* [RECORDS SHOWN]

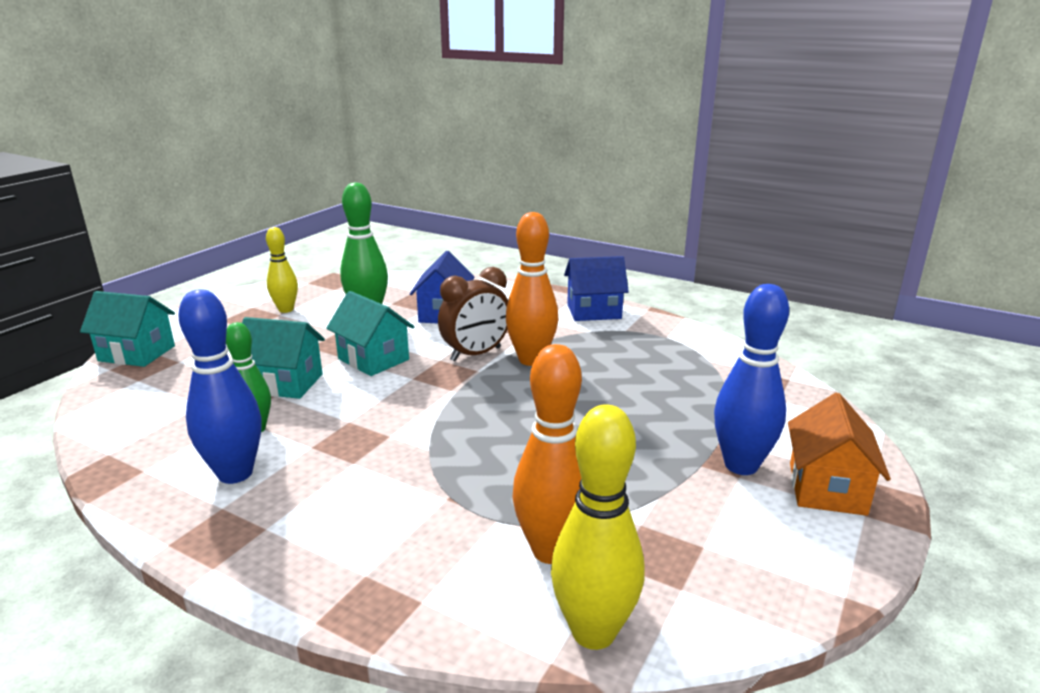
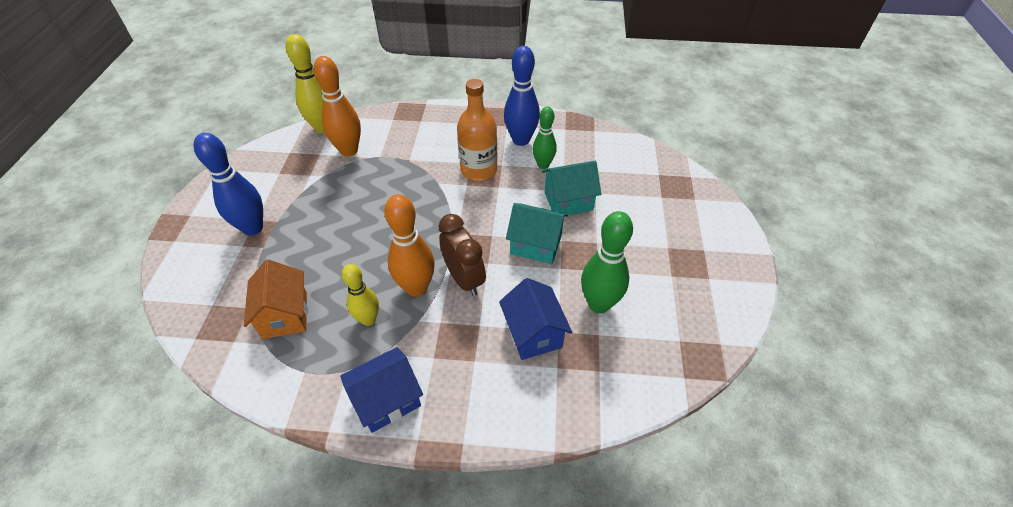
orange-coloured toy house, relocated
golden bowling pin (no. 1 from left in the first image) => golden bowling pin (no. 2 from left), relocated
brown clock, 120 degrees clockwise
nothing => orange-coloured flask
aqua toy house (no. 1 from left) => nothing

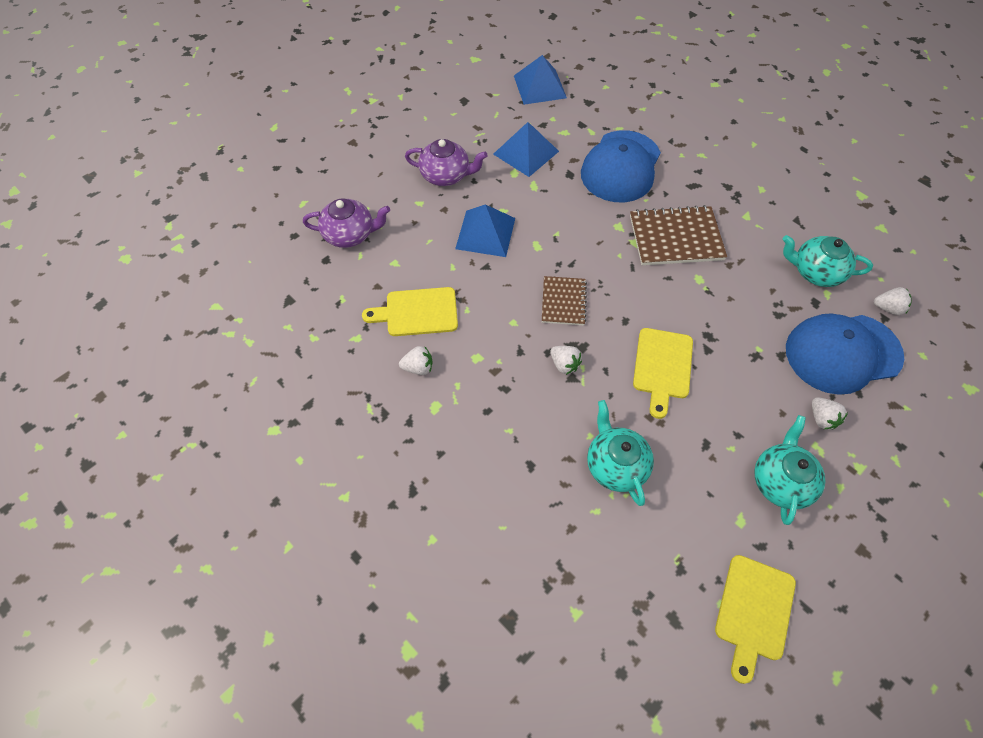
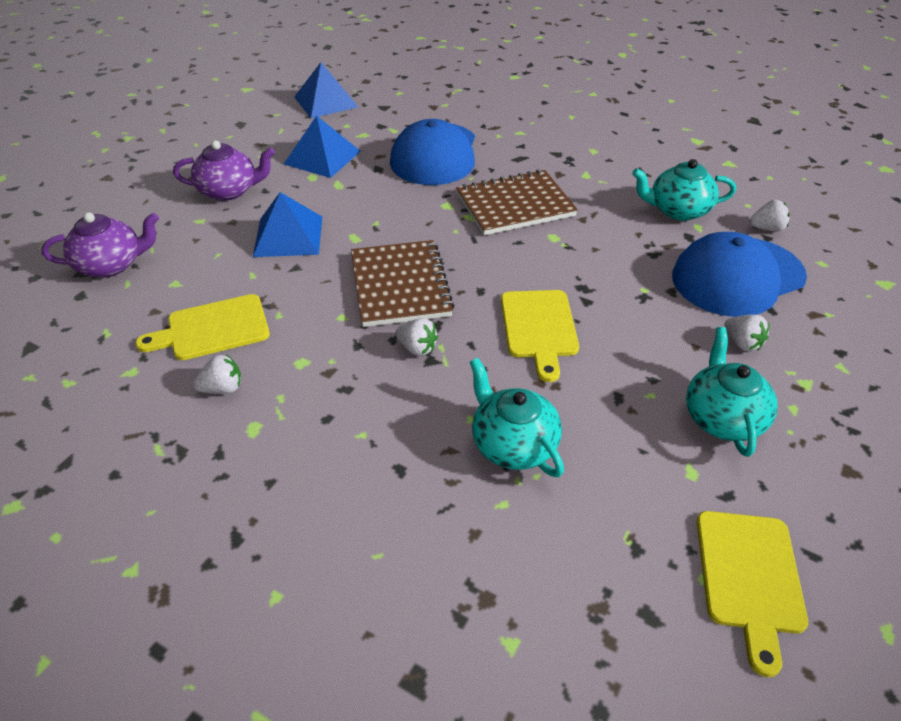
brown notepad (no. 1 from left), x1.63

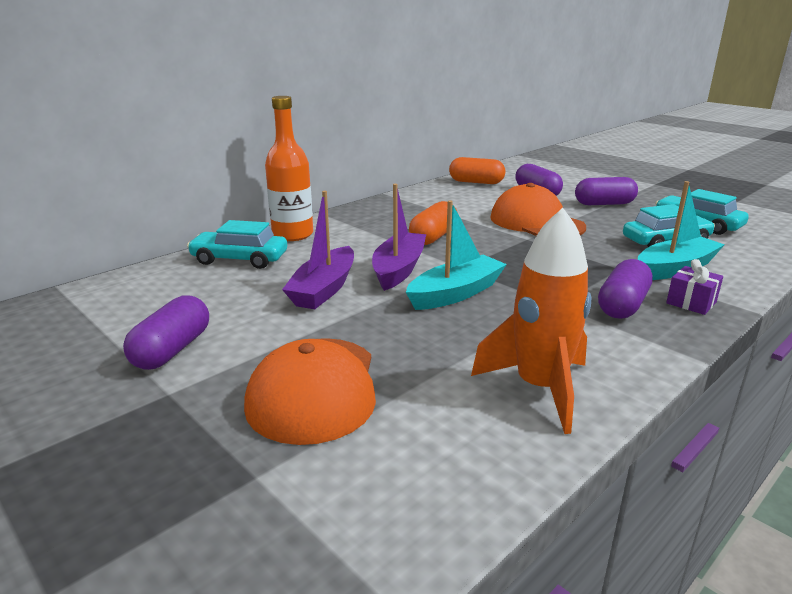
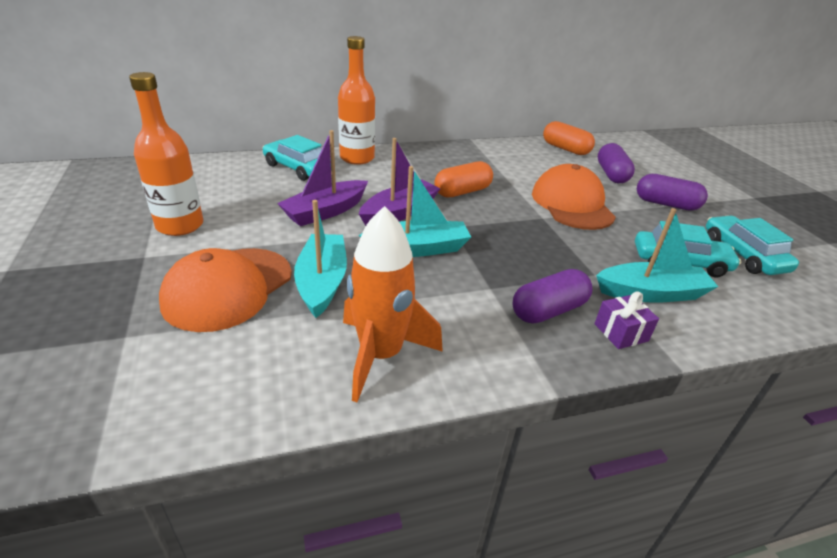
royal purple pill shape (no. 1 from left) => orange-coloured flask (no. 1 from left)
nothing => aqua toy boat (no. 1 from left)

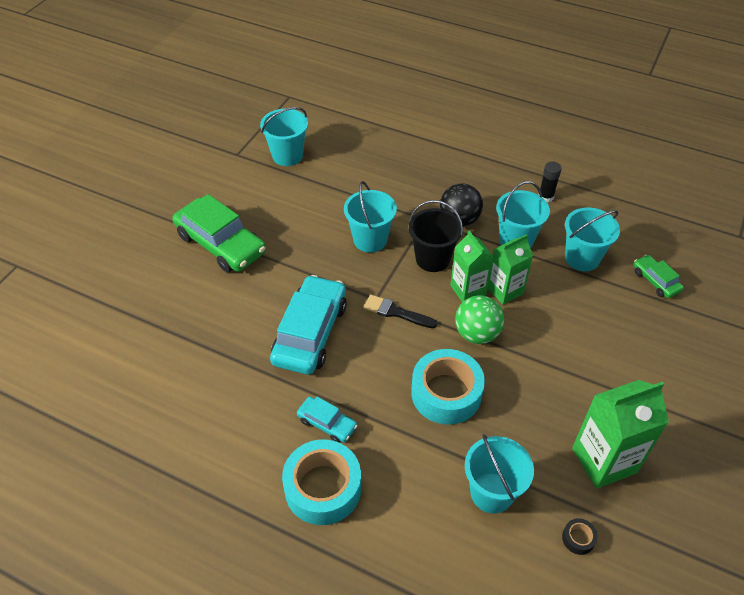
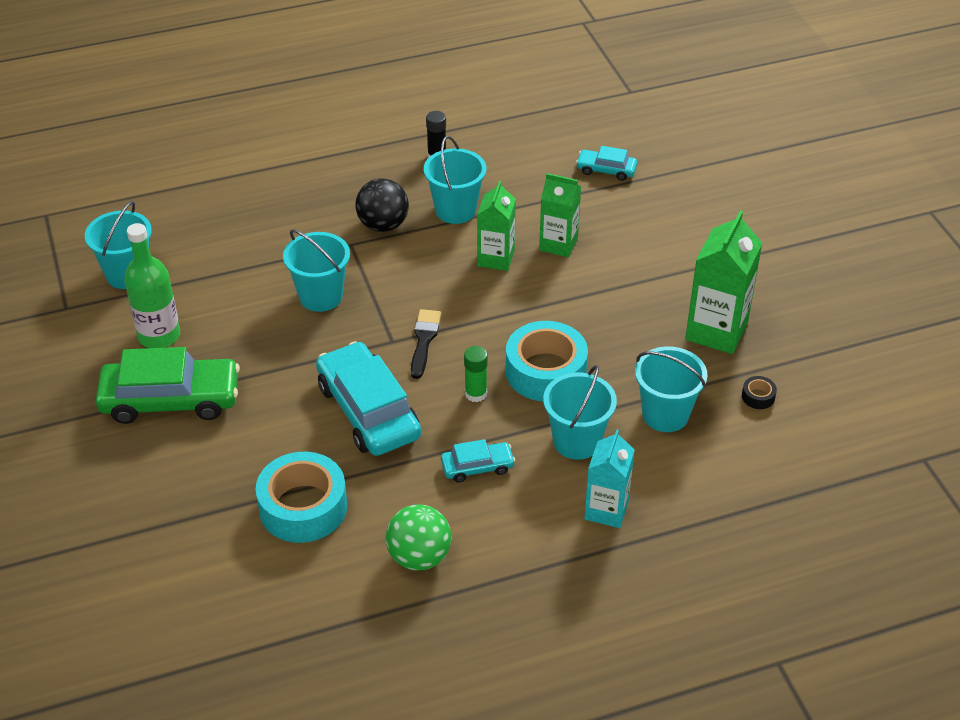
nothing => leaf-green flask
aqua sticky tape (no. 1 from left), relocated
leaf-green ball, relocated
ebony paint brush, 120 degrees clockwise
nothing => leaf-green stick of glue
leaf-green milk carton (no. 1 from left in the first image) => leaf-green milk carton (no. 2 from left), relocated
aqua pail (no. 5 from left in the first image) => aqua pail (no. 4 from left), relocated
leaf-green toy car (no. 2 from left) => aqua toy car (no. 3 from left)
nothing => aqua milk carton
ebony pail => nothing

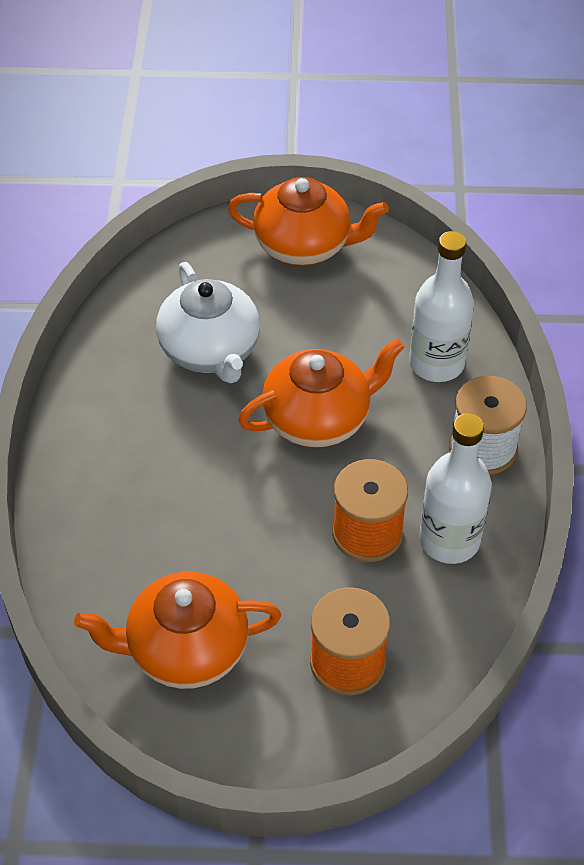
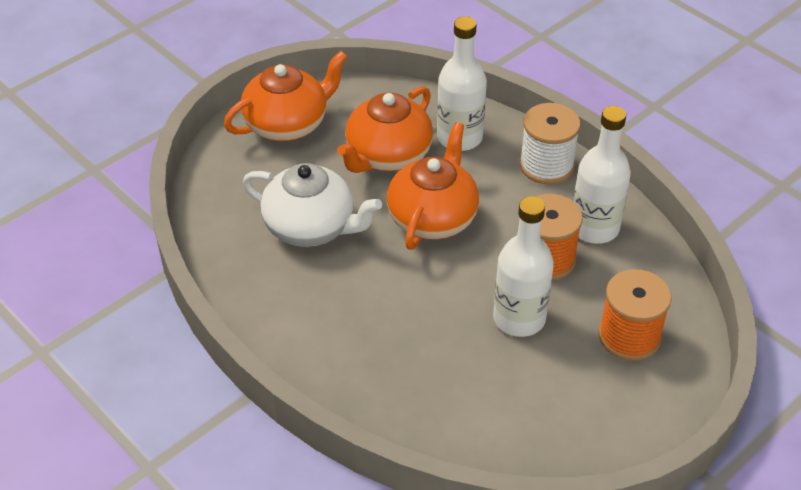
orange-coloured tea pot (no. 1 from left in the first image) => orange-coloured tea pot (no. 2 from left), relocated
nothing => white flask (no. 2 from left)

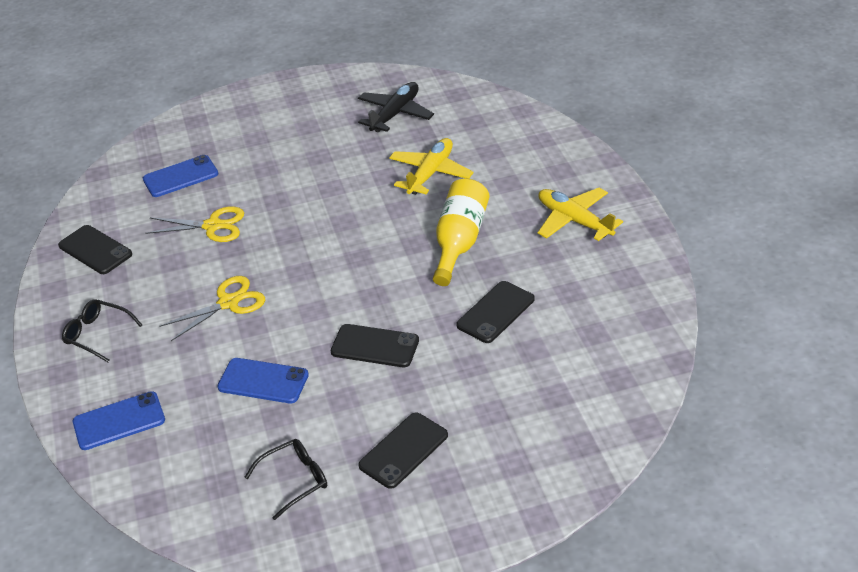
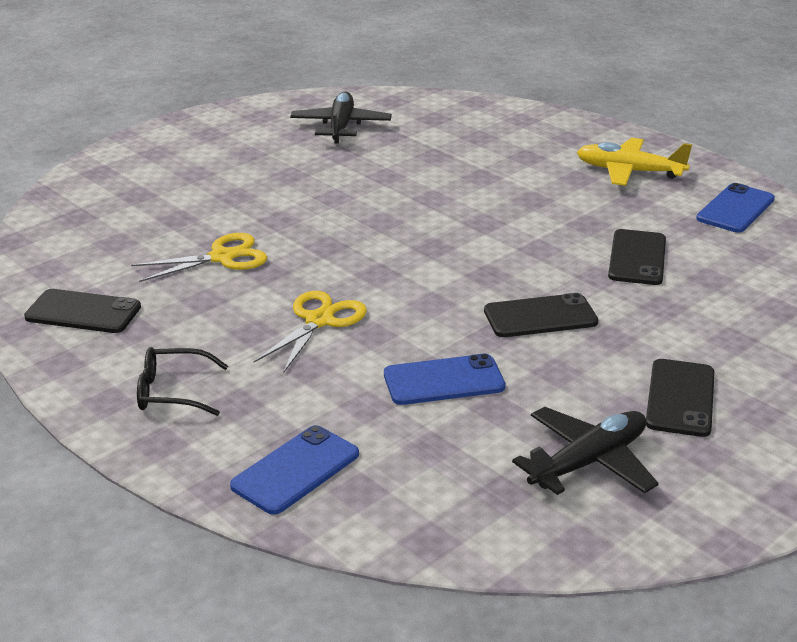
ebony spectacles (no. 2 from left) => ebony toy plane (no. 2 from left)
cobalt phone (no. 2 from left in the first image) => cobalt phone (no. 3 from left), relocated
golden toy plane (no. 1 from left) => nothing
golden flask => nothing

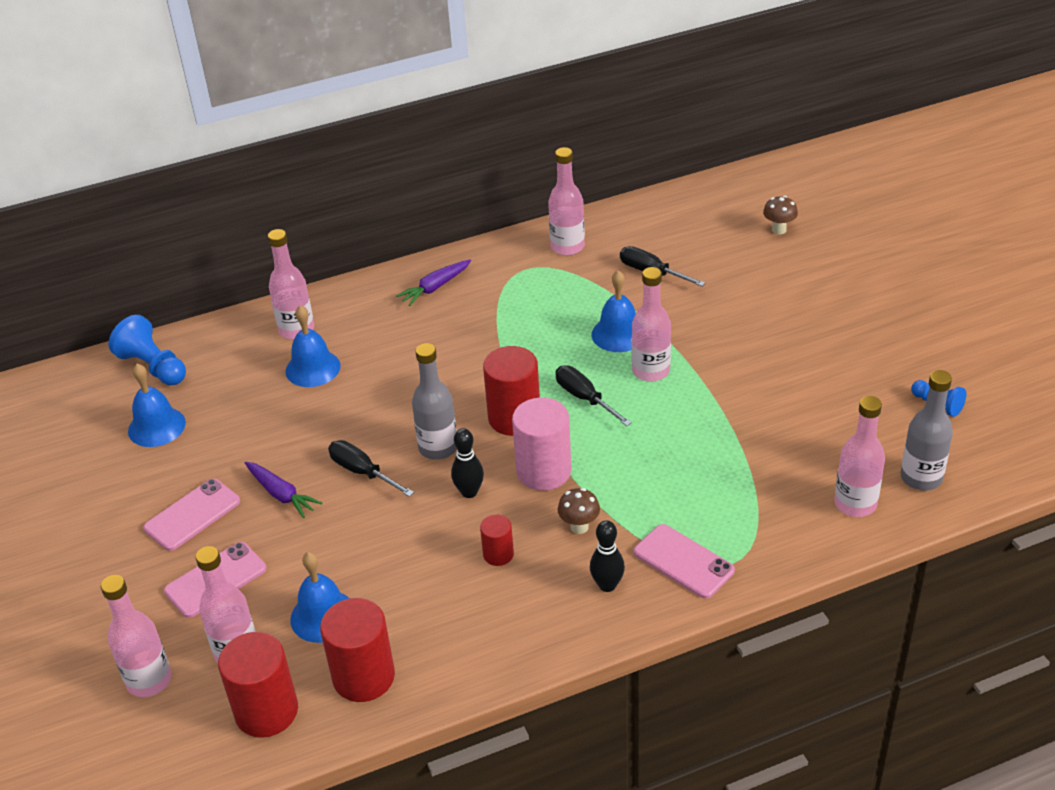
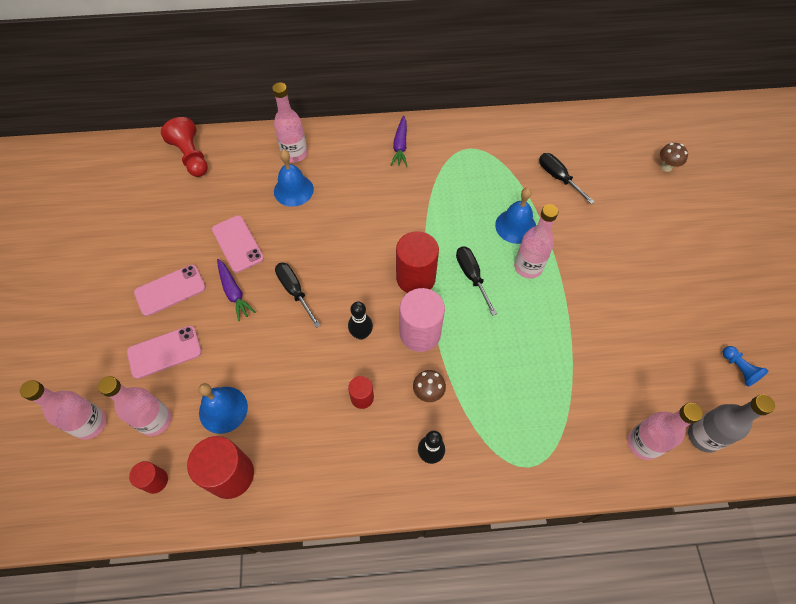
red cylinder (no. 1 from left), x0.53
cobalt pawn (no. 1 from left) => red pawn
rosy phone (no. 3 from left), relocated
royal purple root vegetable (no. 2 from left), 60 degrees counterclockwise
cobalt school bell (no. 1 from left) => nothing
gray flask (no. 1 from left) => nothing
rosy flask (no. 4 from left) => nothing

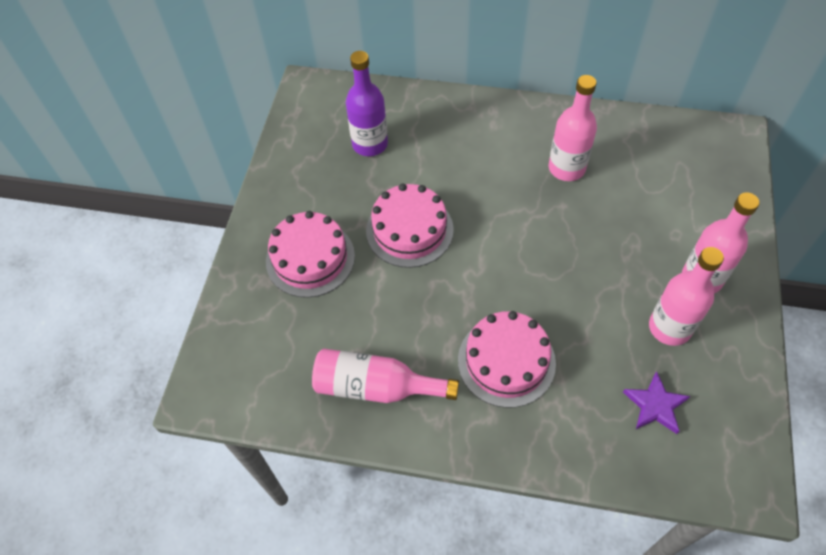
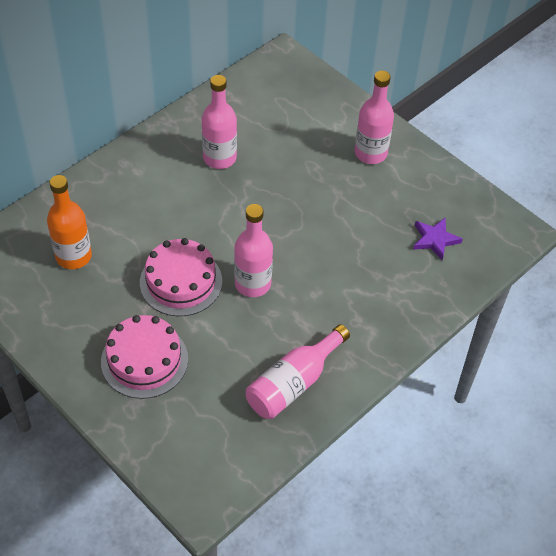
royal purple flask => orange-coloured flask
rosy flask (no. 3 from left in the first image) => rosy flask (no. 2 from left), relocated
rosy gateau (no. 3 from left) => nothing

* [TASK INSTRUCTIONS]
There is a run of lines above from the one with "brown clock, 120 degrees clockwise" to the one with "nothing => orange-coloured flask"; print exactly that run, both ends included, and nothing else.

* [RESULT OF THIS EXERCISE]
brown clock, 120 degrees clockwise
nothing => orange-coloured flask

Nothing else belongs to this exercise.